Aim of the task » Below is a block of records; repeat all of them exactly.
(Extracted information Opens)
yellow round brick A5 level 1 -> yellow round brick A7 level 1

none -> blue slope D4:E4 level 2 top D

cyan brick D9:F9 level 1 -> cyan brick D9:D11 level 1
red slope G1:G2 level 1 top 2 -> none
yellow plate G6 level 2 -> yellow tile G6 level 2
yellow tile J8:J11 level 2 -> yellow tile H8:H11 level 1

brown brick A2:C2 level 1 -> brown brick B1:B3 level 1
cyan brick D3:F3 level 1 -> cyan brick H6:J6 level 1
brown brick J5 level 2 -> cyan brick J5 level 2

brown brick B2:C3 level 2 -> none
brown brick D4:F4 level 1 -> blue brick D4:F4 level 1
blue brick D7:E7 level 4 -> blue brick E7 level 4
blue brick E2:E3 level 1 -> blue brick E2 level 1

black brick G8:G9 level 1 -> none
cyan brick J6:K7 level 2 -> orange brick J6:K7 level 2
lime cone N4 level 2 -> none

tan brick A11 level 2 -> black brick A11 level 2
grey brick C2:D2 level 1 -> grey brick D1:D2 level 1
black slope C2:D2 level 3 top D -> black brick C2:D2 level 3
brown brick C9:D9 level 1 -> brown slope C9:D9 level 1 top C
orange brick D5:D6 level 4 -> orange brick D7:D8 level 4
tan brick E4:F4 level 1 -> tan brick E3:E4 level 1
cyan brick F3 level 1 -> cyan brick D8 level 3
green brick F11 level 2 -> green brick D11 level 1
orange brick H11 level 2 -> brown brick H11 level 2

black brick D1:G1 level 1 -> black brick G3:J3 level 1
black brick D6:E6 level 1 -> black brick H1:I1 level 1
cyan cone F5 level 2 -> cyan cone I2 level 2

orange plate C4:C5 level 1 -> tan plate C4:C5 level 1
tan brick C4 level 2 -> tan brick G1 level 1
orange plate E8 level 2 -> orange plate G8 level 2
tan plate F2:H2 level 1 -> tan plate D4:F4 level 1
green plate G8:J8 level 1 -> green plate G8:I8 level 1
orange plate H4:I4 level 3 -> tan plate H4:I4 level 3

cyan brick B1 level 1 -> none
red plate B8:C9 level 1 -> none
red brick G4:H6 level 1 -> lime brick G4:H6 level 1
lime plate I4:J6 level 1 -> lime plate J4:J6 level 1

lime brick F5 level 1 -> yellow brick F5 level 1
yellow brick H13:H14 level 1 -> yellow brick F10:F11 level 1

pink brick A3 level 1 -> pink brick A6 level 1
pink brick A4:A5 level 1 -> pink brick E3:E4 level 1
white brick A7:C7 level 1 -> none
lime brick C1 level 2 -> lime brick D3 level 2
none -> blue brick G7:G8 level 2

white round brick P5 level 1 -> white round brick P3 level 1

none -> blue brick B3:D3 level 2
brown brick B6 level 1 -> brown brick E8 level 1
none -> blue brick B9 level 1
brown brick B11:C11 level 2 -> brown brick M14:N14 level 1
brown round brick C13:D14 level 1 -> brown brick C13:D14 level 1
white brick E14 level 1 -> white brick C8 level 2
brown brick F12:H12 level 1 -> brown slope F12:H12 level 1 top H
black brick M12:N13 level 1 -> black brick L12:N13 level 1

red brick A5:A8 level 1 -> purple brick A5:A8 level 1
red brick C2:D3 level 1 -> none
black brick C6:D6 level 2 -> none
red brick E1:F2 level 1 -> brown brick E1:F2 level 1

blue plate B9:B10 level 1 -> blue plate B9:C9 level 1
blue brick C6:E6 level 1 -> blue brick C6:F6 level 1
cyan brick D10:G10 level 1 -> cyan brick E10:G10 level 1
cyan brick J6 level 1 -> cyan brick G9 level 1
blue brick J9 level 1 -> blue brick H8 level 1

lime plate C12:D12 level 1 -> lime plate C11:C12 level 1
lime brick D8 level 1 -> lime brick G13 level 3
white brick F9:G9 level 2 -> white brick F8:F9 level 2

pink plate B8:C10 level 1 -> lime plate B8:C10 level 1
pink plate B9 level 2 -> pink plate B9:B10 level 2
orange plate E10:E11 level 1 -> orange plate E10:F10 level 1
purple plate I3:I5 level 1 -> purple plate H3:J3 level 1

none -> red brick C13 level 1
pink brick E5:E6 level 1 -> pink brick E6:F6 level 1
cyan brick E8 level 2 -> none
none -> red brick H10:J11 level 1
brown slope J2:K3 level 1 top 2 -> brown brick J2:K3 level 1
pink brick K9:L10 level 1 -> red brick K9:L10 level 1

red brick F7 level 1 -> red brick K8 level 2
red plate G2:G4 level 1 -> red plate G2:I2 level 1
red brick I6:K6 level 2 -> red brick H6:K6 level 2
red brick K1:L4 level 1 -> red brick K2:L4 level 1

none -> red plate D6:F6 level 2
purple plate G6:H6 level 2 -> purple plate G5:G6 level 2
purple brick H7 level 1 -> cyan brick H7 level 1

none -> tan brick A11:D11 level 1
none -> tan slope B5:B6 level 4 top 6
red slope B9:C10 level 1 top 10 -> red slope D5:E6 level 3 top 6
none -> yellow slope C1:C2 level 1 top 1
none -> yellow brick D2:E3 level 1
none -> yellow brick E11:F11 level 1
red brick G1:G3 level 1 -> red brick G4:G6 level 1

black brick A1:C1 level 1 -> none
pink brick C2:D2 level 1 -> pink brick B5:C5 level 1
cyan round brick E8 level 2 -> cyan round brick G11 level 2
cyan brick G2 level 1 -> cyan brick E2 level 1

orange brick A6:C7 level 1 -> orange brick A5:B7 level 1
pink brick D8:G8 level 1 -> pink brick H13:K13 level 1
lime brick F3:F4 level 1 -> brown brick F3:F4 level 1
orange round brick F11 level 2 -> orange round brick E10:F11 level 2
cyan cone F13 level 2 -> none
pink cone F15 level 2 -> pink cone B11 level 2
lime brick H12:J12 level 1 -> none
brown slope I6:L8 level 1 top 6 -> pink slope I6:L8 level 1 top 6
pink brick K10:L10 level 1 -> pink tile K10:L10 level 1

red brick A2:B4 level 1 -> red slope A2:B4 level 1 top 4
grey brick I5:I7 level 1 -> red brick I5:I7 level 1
(Extracted information Closes)
Answer space »
yellow round brick A5 level 1 -> yellow round brick A7 level 1

none -> blue slope D4:E4 level 2 top D

cyan brick D9:F9 level 1 -> cyan brick D9:D11 level 1
red slope G1:G2 level 1 top 2 -> none
yellow plate G6 level 2 -> yellow tile G6 level 2
yellow tile J8:J11 level 2 -> yellow tile H8:H11 level 1

brown brick A2:C2 level 1 -> brown brick B1:B3 level 1
cyan brick D3:F3 level 1 -> cyan brick H6:J6 level 1
brown brick J5 level 2 -> cyan brick J5 level 2

brown brick B2:C3 level 2 -> none
brown brick D4:F4 level 1 -> blue brick D4:F4 level 1
blue brick D7:E7 level 4 -> blue brick E7 level 4
blue brick E2:E3 level 1 -> blue brick E2 level 1

black brick G8:G9 level 1 -> none
cyan brick J6:K7 level 2 -> orange brick J6:K7 level 2
lime cone N4 level 2 -> none

tan brick A11 level 2 -> black brick A11 level 2
grey brick C2:D2 level 1 -> grey brick D1:D2 level 1
black slope C2:D2 level 3 top D -> black brick C2:D2 level 3
brown brick C9:D9 level 1 -> brown slope C9:D9 level 1 top C
orange brick D5:D6 level 4 -> orange brick D7:D8 level 4
tan brick E4:F4 level 1 -> tan brick E3:E4 level 1
cyan brick F3 level 1 -> cyan brick D8 level 3
green brick F11 level 2 -> green brick D11 level 1
orange brick H11 level 2 -> brown brick H11 level 2

black brick D1:G1 level 1 -> black brick G3:J3 level 1
black brick D6:E6 level 1 -> black brick H1:I1 level 1
cyan cone F5 level 2 -> cyan cone I2 level 2

orange plate C4:C5 level 1 -> tan plate C4:C5 level 1
tan brick C4 level 2 -> tan brick G1 level 1
orange plate E8 level 2 -> orange plate G8 level 2
tan plate F2:H2 level 1 -> tan plate D4:F4 level 1
green plate G8:J8 level 1 -> green plate G8:I8 level 1
orange plate H4:I4 level 3 -> tan plate H4:I4 level 3

cyan brick B1 level 1 -> none
red plate B8:C9 level 1 -> none
red brick G4:H6 level 1 -> lime brick G4:H6 level 1
lime plate I4:J6 level 1 -> lime plate J4:J6 level 1

lime brick F5 level 1 -> yellow brick F5 level 1
yellow brick H13:H14 level 1 -> yellow brick F10:F11 level 1

pink brick A3 level 1 -> pink brick A6 level 1
pink brick A4:A5 level 1 -> pink brick E3:E4 level 1
white brick A7:C7 level 1 -> none
lime brick C1 level 2 -> lime brick D3 level 2
none -> blue brick G7:G8 level 2

white round brick P5 level 1 -> white round brick P3 level 1

none -> blue brick B3:D3 level 2
brown brick B6 level 1 -> brown brick E8 level 1
none -> blue brick B9 level 1
brown brick B11:C11 level 2 -> brown brick M14:N14 level 1
brown round brick C13:D14 level 1 -> brown brick C13:D14 level 1
white brick E14 level 1 -> white brick C8 level 2
brown brick F12:H12 level 1 -> brown slope F12:H12 level 1 top H
black brick M12:N13 level 1 -> black brick L12:N13 level 1

red brick A5:A8 level 1 -> purple brick A5:A8 level 1
red brick C2:D3 level 1 -> none
black brick C6:D6 level 2 -> none
red brick E1:F2 level 1 -> brown brick E1:F2 level 1

blue plate B9:B10 level 1 -> blue plate B9:C9 level 1
blue brick C6:E6 level 1 -> blue brick C6:F6 level 1
cyan brick D10:G10 level 1 -> cyan brick E10:G10 level 1
cyan brick J6 level 1 -> cyan brick G9 level 1
blue brick J9 level 1 -> blue brick H8 level 1

lime plate C12:D12 level 1 -> lime plate C11:C12 level 1
lime brick D8 level 1 -> lime brick G13 level 3
white brick F9:G9 level 2 -> white brick F8:F9 level 2

pink plate B8:C10 level 1 -> lime plate B8:C10 level 1
pink plate B9 level 2 -> pink plate B9:B10 level 2
orange plate E10:E11 level 1 -> orange plate E10:F10 level 1
purple plate I3:I5 level 1 -> purple plate H3:J3 level 1

none -> red brick C13 level 1
pink brick E5:E6 level 1 -> pink brick E6:F6 level 1
cyan brick E8 level 2 -> none
none -> red brick H10:J11 level 1
brown slope J2:K3 level 1 top 2 -> brown brick J2:K3 level 1
pink brick K9:L10 level 1 -> red brick K9:L10 level 1

red brick F7 level 1 -> red brick K8 level 2
red plate G2:G4 level 1 -> red plate G2:I2 level 1
red brick I6:K6 level 2 -> red brick H6:K6 level 2
red brick K1:L4 level 1 -> red brick K2:L4 level 1

none -> red plate D6:F6 level 2
purple plate G6:H6 level 2 -> purple plate G5:G6 level 2
purple brick H7 level 1 -> cyan brick H7 level 1

none -> tan brick A11:D11 level 1
none -> tan slope B5:B6 level 4 top 6
red slope B9:C10 level 1 top 10 -> red slope D5:E6 level 3 top 6
none -> yellow slope C1:C2 level 1 top 1
none -> yellow brick D2:E3 level 1
none -> yellow brick E11:F11 level 1
red brick G1:G3 level 1 -> red brick G4:G6 level 1

black brick A1:C1 level 1 -> none
pink brick C2:D2 level 1 -> pink brick B5:C5 level 1
cyan round brick E8 level 2 -> cyan round brick G11 level 2
cyan brick G2 level 1 -> cyan brick E2 level 1

orange brick A6:C7 level 1 -> orange brick A5:B7 level 1
pink brick D8:G8 level 1 -> pink brick H13:K13 level 1
lime brick F3:F4 level 1 -> brown brick F3:F4 level 1
orange round brick F11 level 2 -> orange round brick E10:F11 level 2
cyan cone F13 level 2 -> none
pink cone F15 level 2 -> pink cone B11 level 2
lime brick H12:J12 level 1 -> none
brown slope I6:L8 level 1 top 6 -> pink slope I6:L8 level 1 top 6
pink brick K10:L10 level 1 -> pink tile K10:L10 level 1

red brick A2:B4 level 1 -> red slope A2:B4 level 1 top 4
grey brick I5:I7 level 1 -> red brick I5:I7 level 1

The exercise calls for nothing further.